### [About this exercise]
Skip pictures in the listing below; copy exactly the lines from the one with "The camera went 50" through the one with "The camera went 10", inclusive.

### [Material supplied]
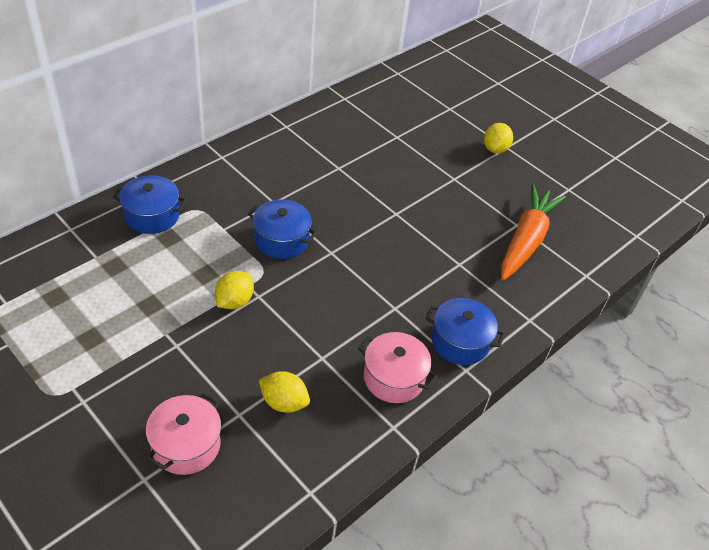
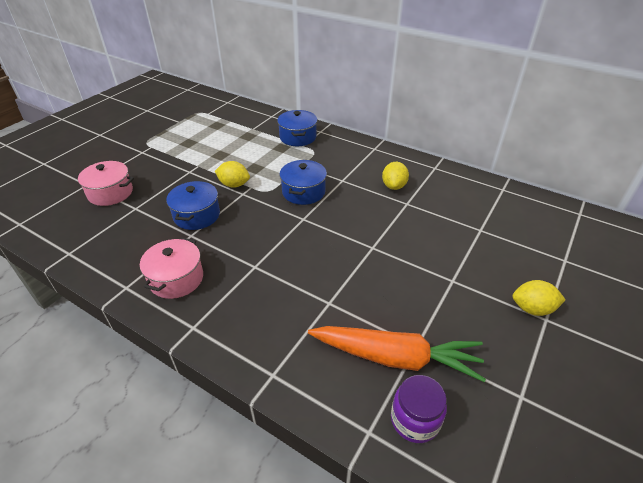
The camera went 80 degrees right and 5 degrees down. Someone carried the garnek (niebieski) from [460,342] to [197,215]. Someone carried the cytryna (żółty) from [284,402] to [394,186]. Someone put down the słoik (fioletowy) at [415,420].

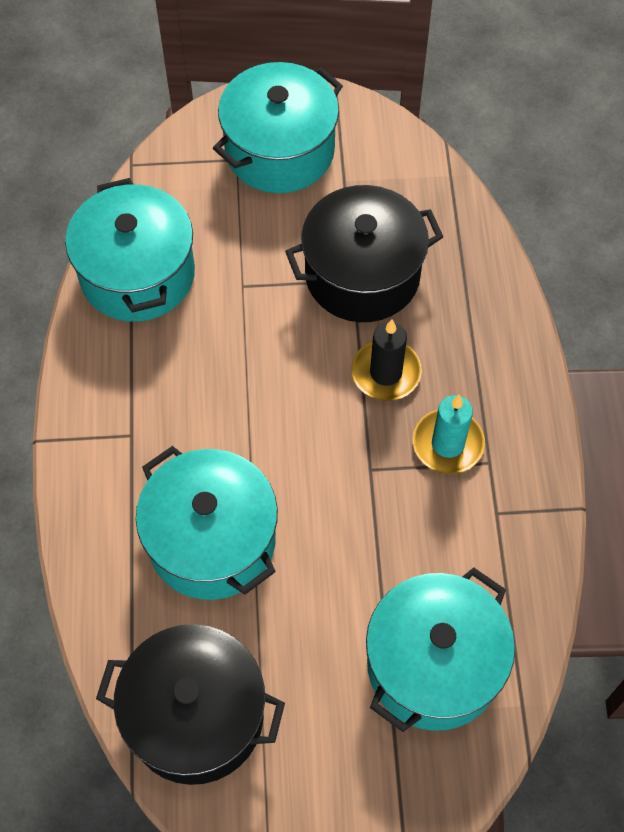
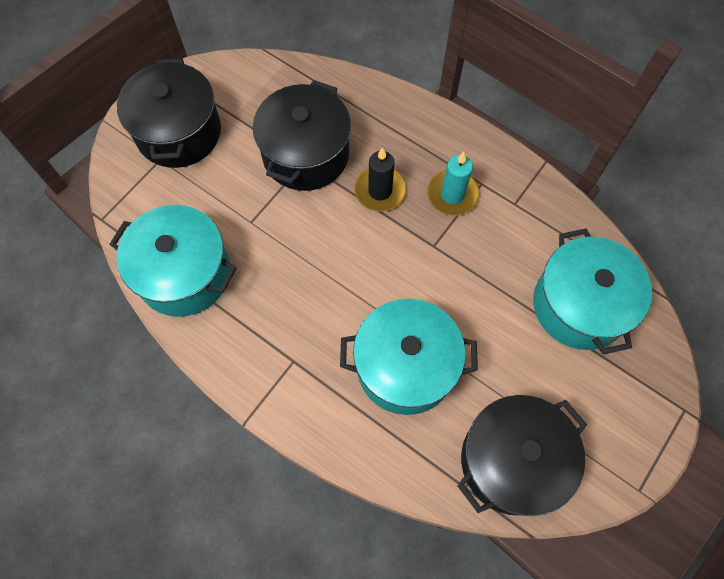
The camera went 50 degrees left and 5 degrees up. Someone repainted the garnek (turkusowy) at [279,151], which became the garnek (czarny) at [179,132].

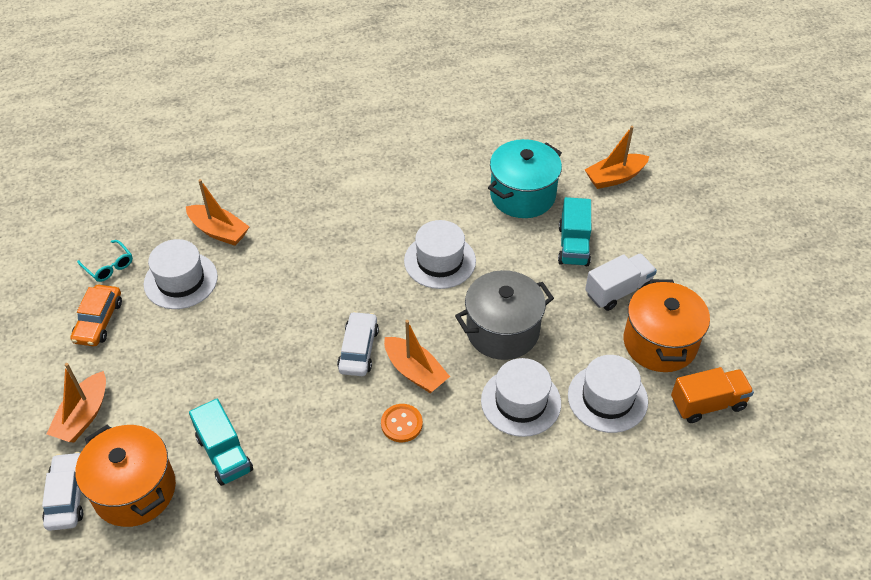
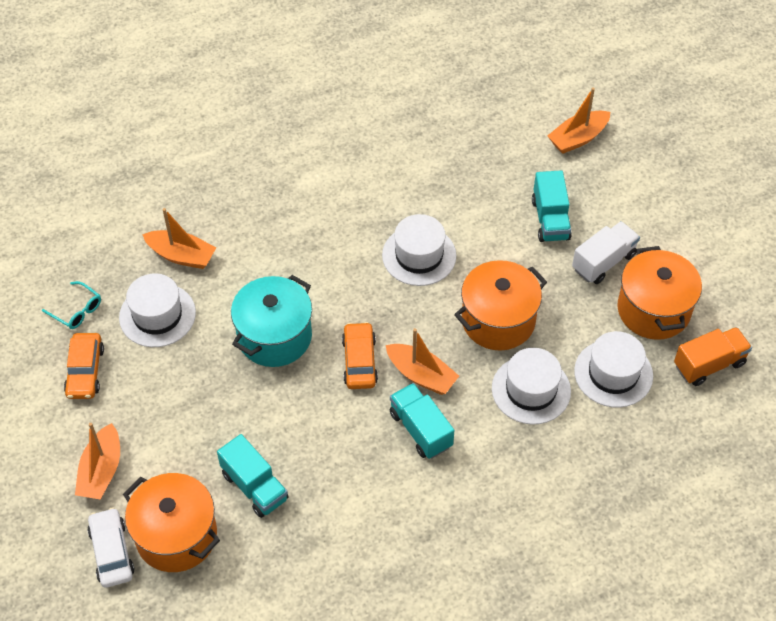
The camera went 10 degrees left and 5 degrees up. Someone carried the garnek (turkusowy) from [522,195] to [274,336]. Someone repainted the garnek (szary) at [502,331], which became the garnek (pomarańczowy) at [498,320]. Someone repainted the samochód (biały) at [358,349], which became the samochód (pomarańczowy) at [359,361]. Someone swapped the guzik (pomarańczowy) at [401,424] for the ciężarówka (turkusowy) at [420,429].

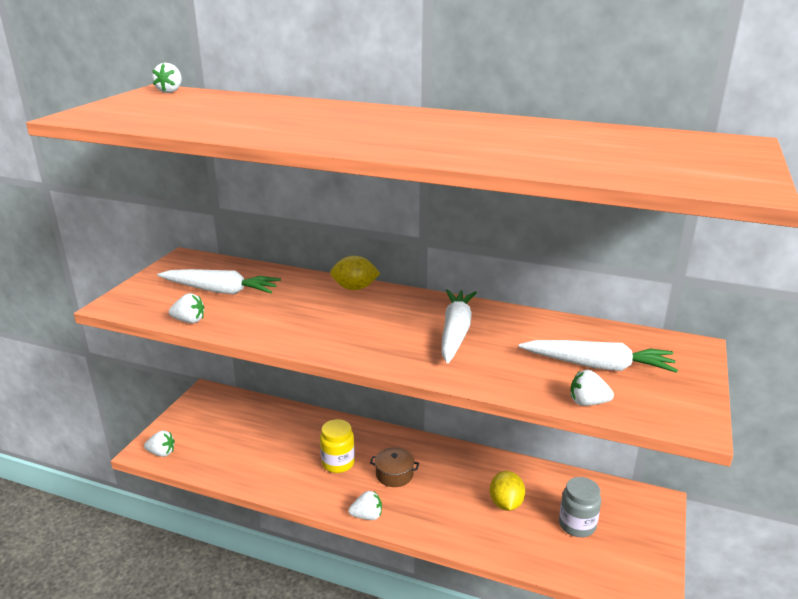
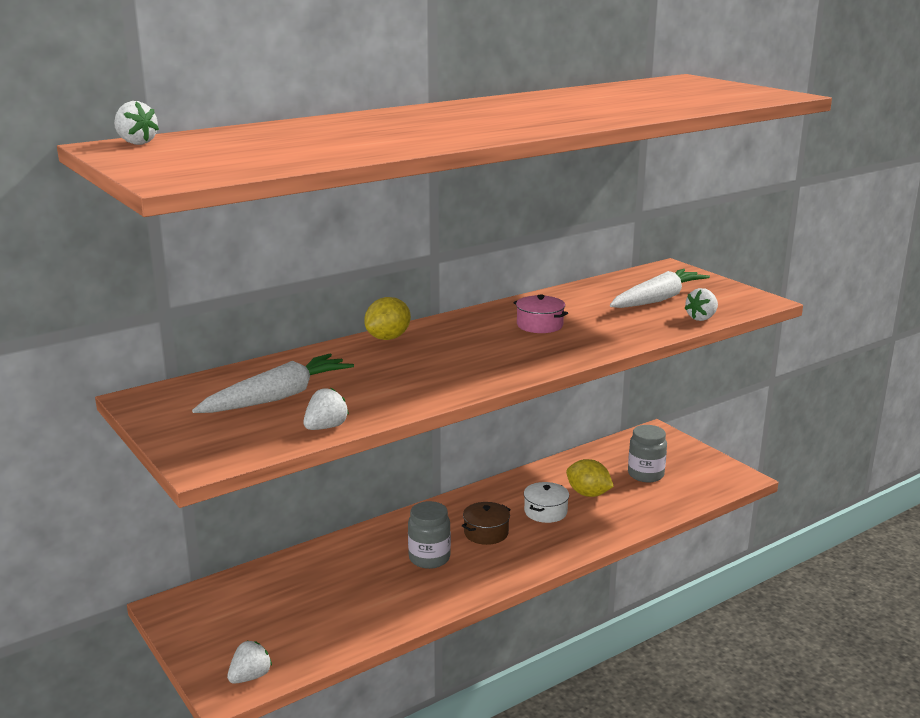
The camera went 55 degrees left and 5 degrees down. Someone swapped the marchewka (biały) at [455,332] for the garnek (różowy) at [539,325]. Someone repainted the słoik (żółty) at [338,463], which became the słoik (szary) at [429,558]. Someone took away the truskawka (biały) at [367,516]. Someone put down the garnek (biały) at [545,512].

---

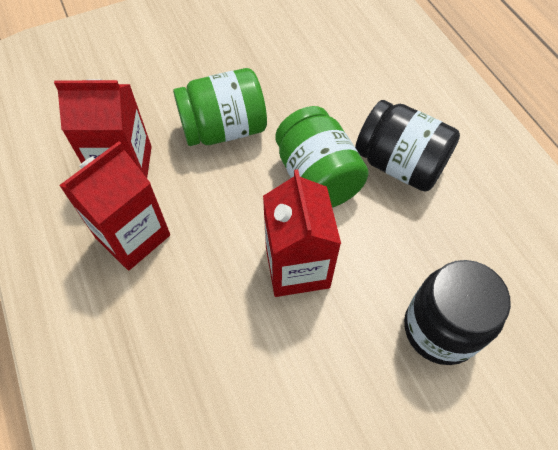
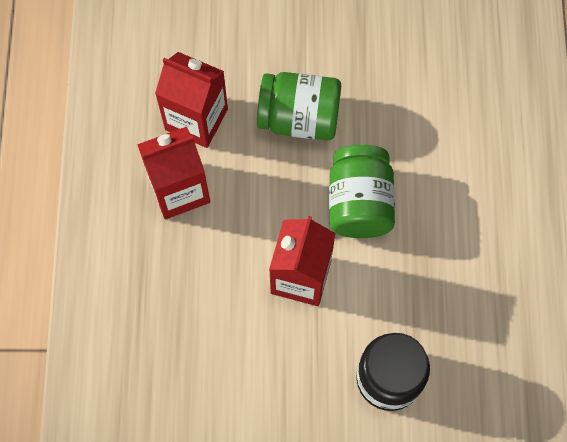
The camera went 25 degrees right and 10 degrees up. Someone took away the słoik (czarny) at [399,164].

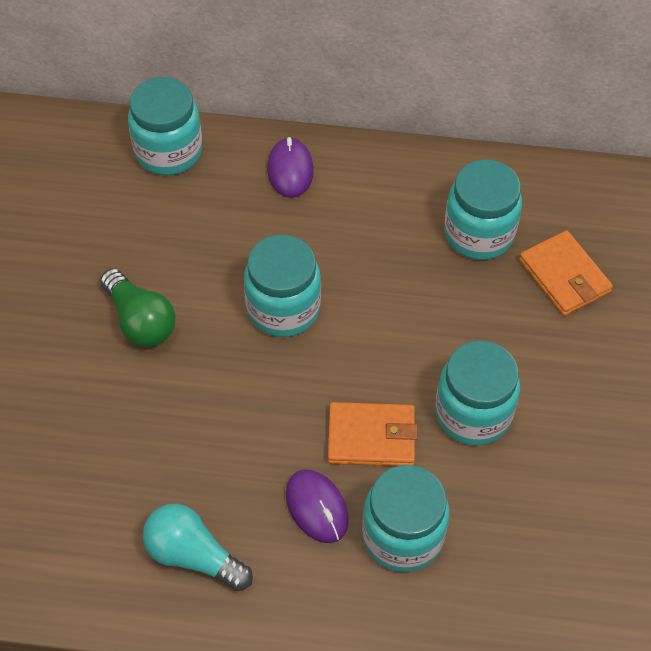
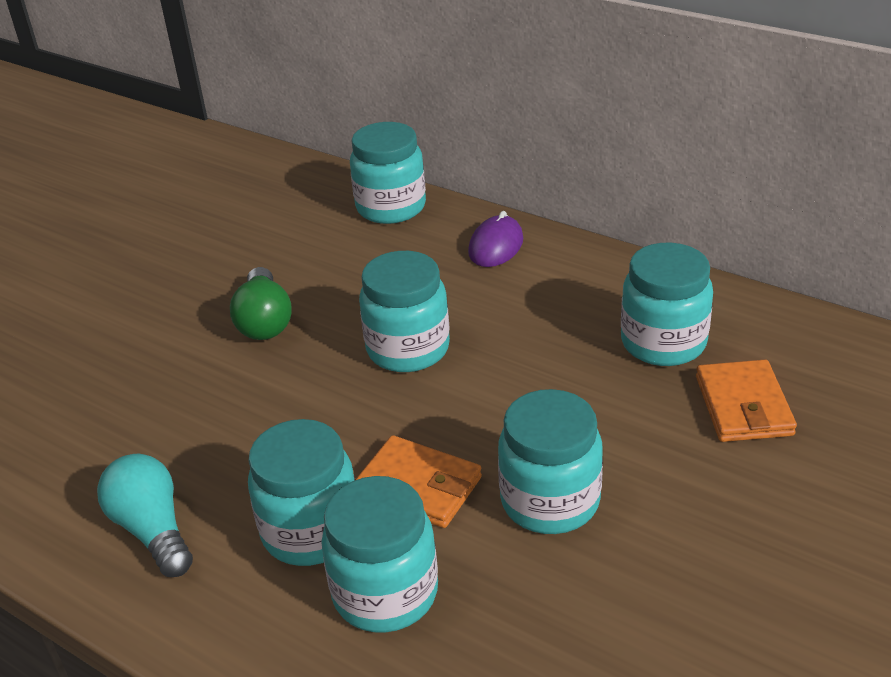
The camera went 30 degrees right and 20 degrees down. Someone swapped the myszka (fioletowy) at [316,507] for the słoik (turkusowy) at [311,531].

### [Result]
The camera went 50 degrees left and 5 degrees up. Someone repainted the garnek (turkusowy) at [279,151], which became the garnek (czarny) at [179,132].

The camera went 10 degrees left and 5 degrees up. Someone carried the garnek (turkusowy) from [522,195] to [274,336]. Someone repainted the garnek (szary) at [502,331], which became the garnek (pomarańczowy) at [498,320]. Someone repainted the samochód (biały) at [358,349], which became the samochód (pomarańczowy) at [359,361]. Someone swapped the guzik (pomarańczowy) at [401,424] for the ciężarówka (turkusowy) at [420,429].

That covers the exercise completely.